## ASSIGNMENT
Each entry should be set down exactly as written, except for any picture it holds.

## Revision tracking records

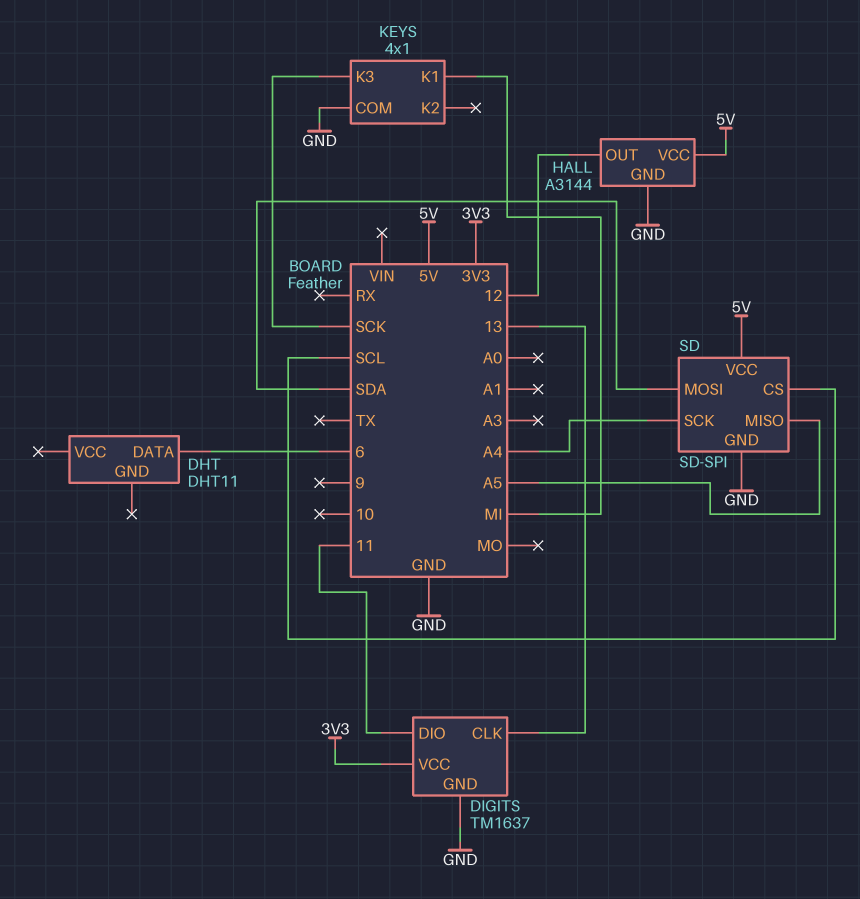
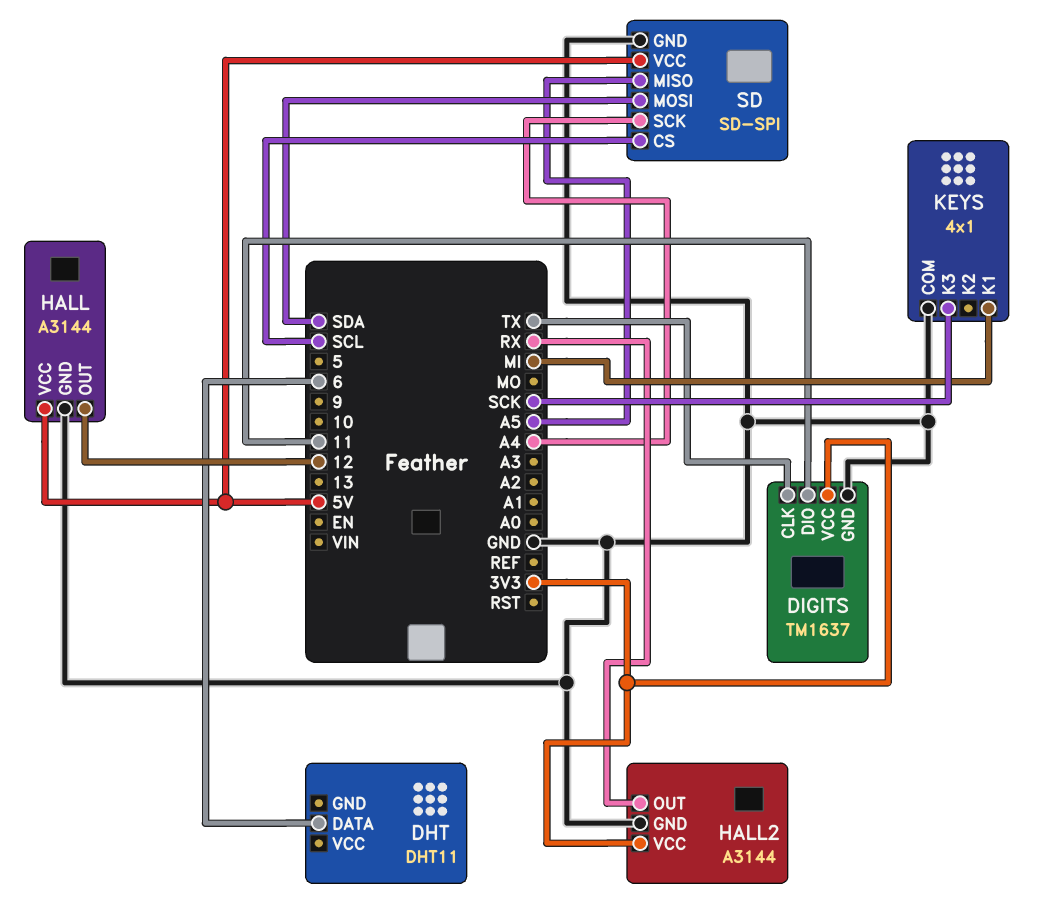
DIGITS pin CLK: 13 -> TX
HALL2: none -> A3144
HALL2 pin GND: none -> GND
HALL2 pin OUT: none -> RX
HALL2 pin VCC: none -> 3V3

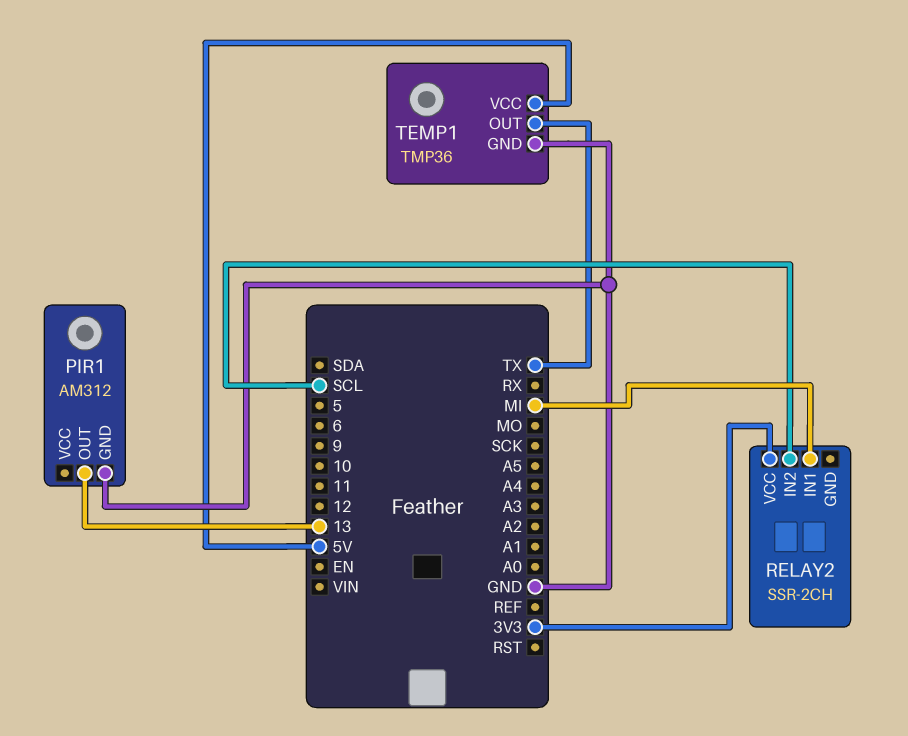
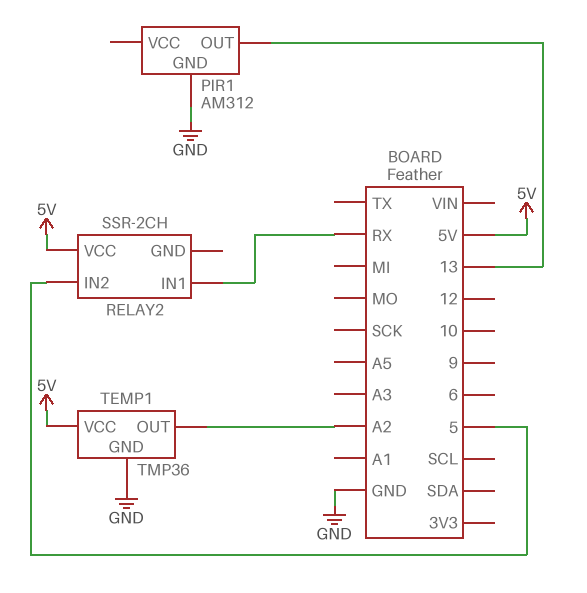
RELAY2 pin IN1: MI -> RX
RELAY2 pin IN2: SCL -> 5
RELAY2 pin VCC: 3V3 -> 5V
TEMP1 pin OUT: TX -> A2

## WRITTEN SOLUTION
DIGITS pin CLK: 13 -> TX
HALL2: none -> A3144
HALL2 pin GND: none -> GND
HALL2 pin OUT: none -> RX
HALL2 pin VCC: none -> 3V3

RELAY2 pin IN1: MI -> RX
RELAY2 pin IN2: SCL -> 5
RELAY2 pin VCC: 3V3 -> 5V
TEMP1 pin OUT: TX -> A2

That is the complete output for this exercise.